_Records shown:_

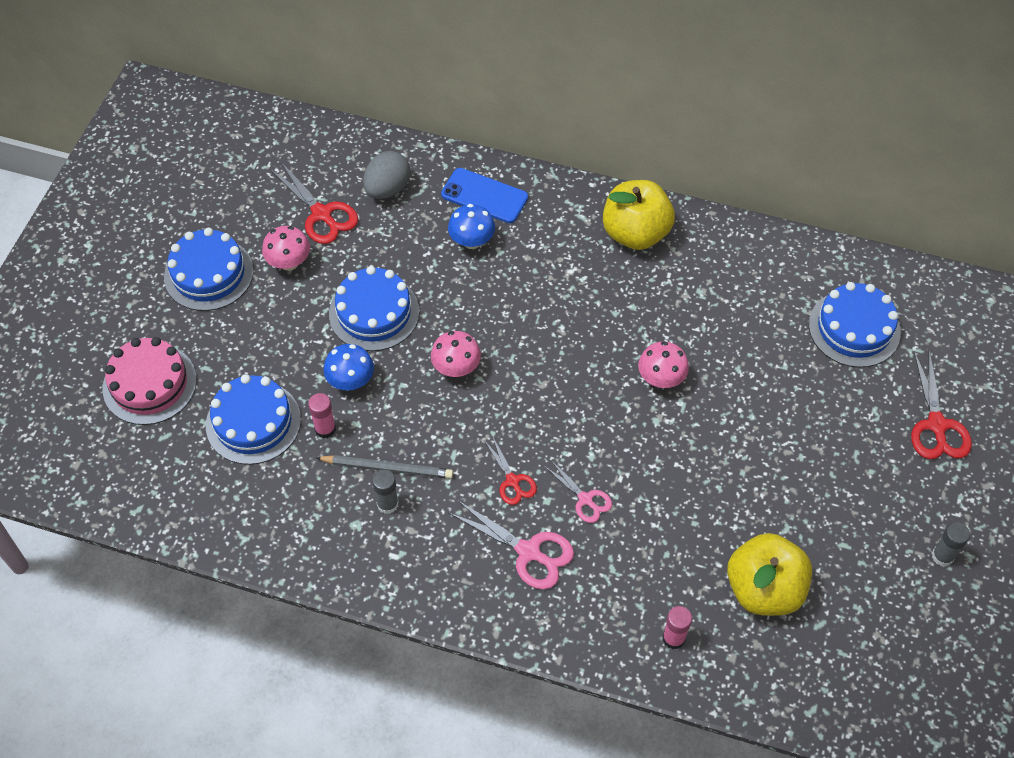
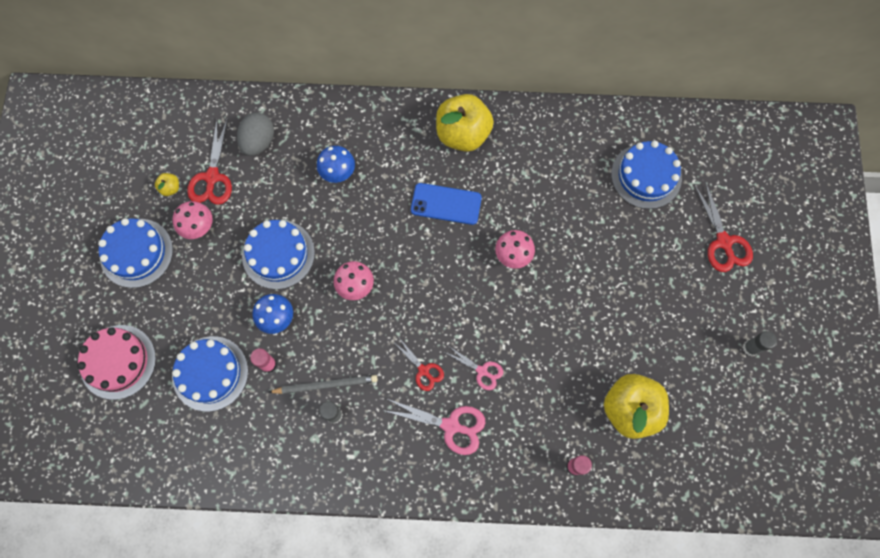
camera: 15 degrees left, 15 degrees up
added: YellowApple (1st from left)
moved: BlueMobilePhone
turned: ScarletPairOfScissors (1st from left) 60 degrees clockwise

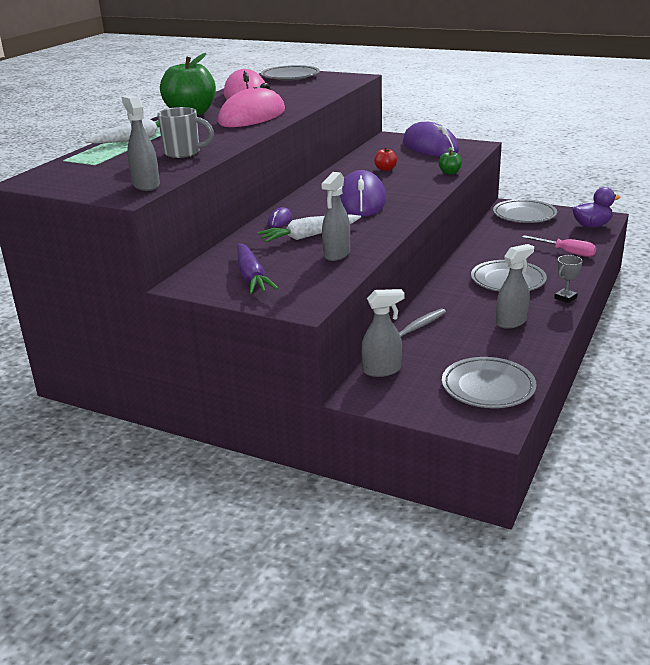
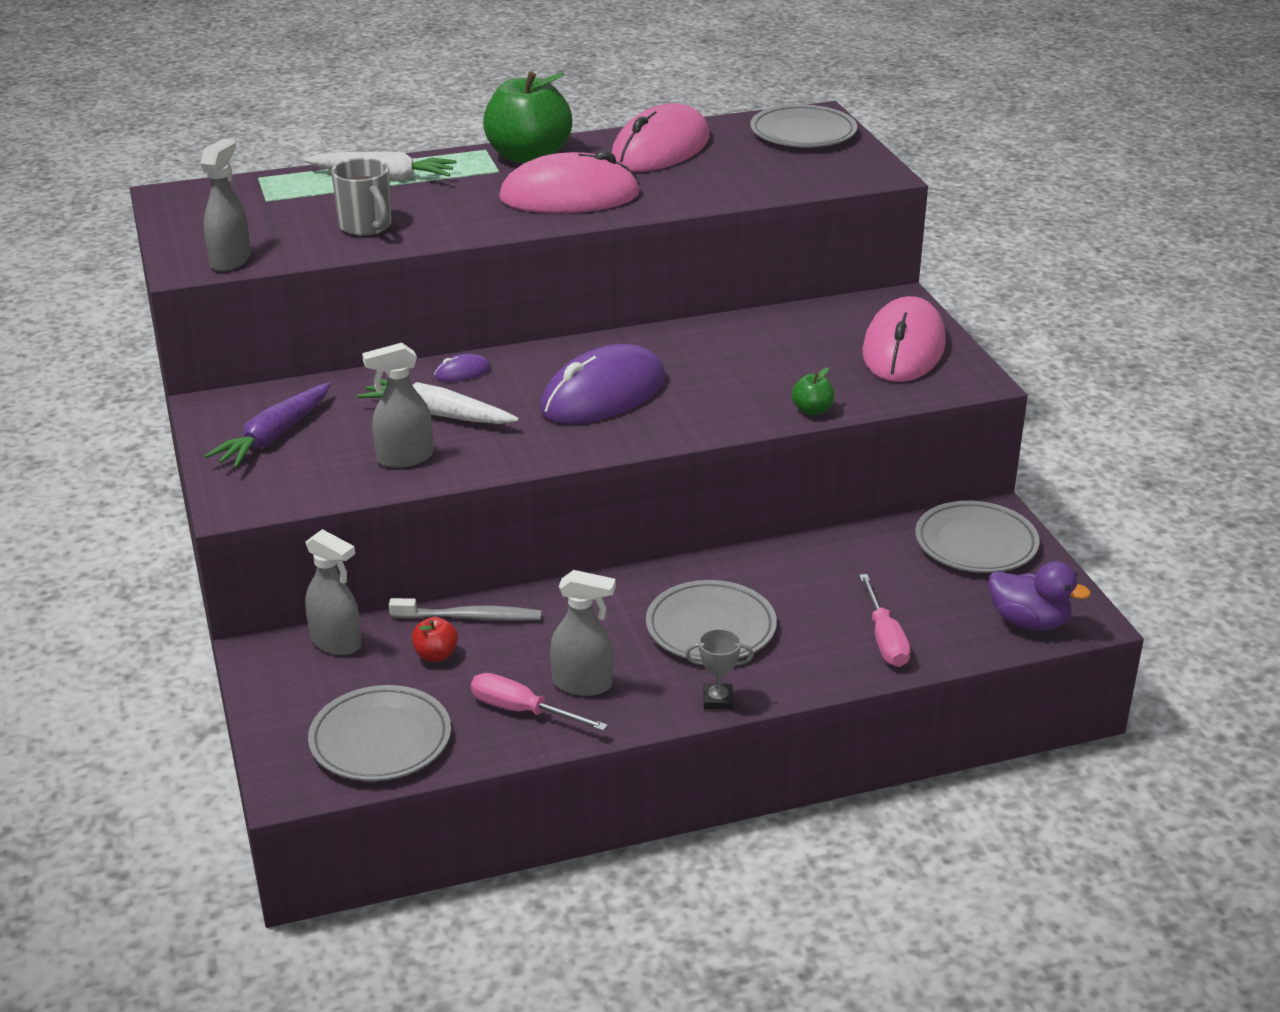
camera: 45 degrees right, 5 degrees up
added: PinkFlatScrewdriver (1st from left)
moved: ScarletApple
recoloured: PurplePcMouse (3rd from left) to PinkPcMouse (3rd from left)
--
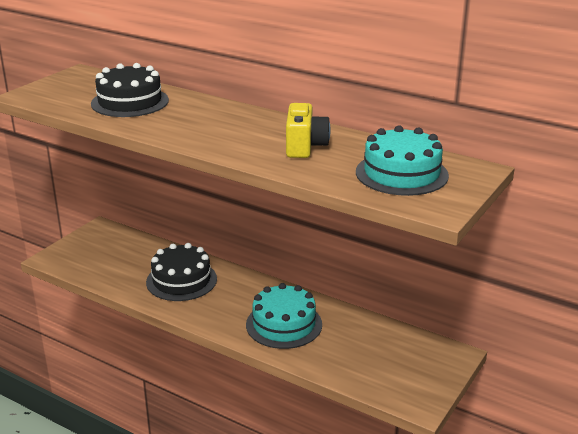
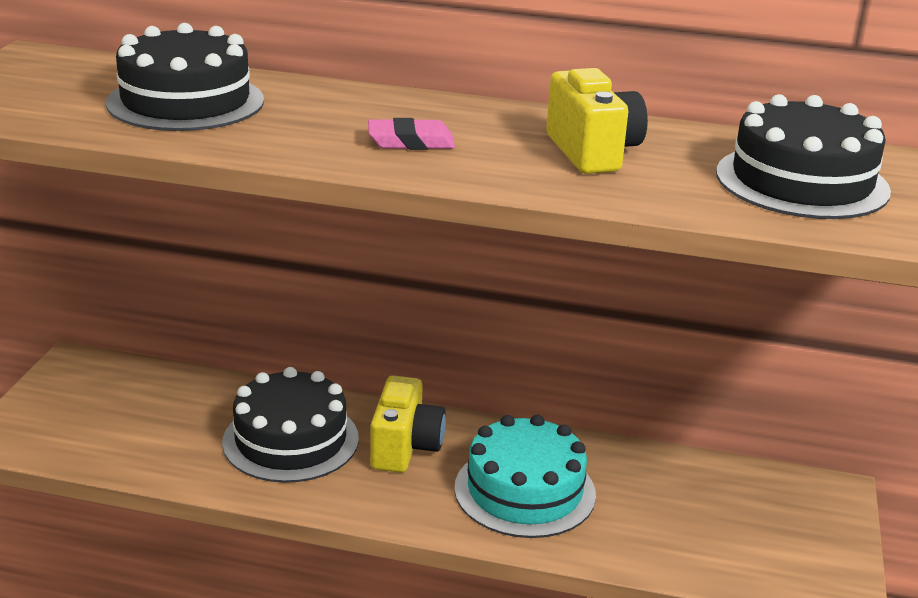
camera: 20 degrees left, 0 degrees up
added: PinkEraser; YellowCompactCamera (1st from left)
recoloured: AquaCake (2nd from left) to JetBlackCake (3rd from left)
...
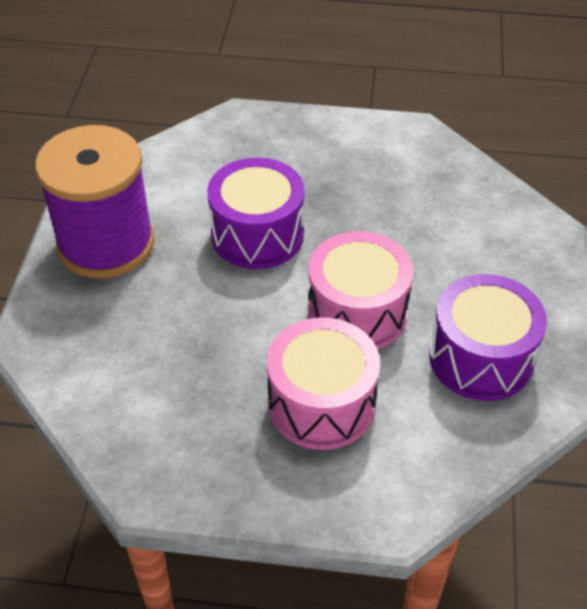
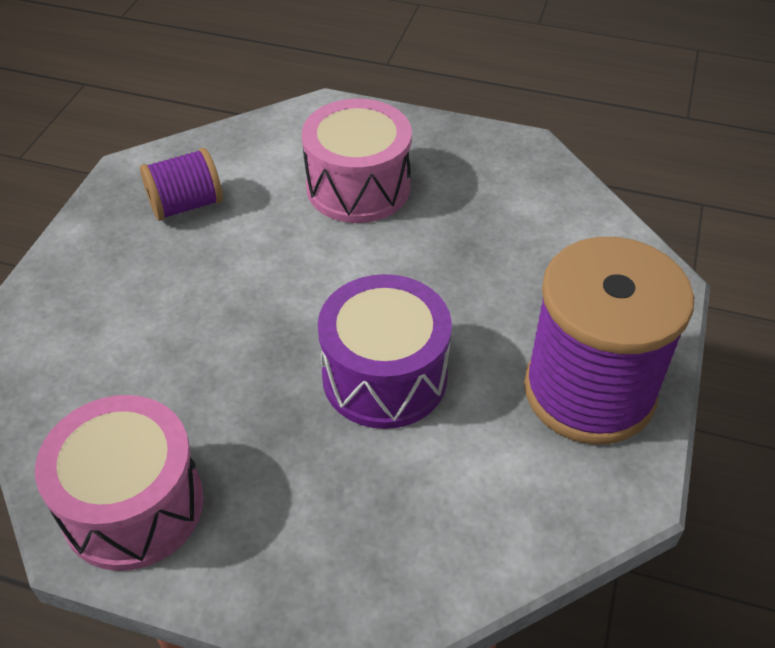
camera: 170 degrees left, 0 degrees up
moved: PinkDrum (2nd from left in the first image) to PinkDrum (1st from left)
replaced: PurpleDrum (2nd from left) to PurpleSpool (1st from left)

_Task brief:_ Output should match, line for line, the stretch of the material above from the line holding "camera: 15 degrees left, 15 degrees up" through the line holding "moved: BlueMobilePhone".

_Answer for this exercise:_
camera: 15 degrees left, 15 degrees up
added: YellowApple (1st from left)
moved: BlueMobilePhone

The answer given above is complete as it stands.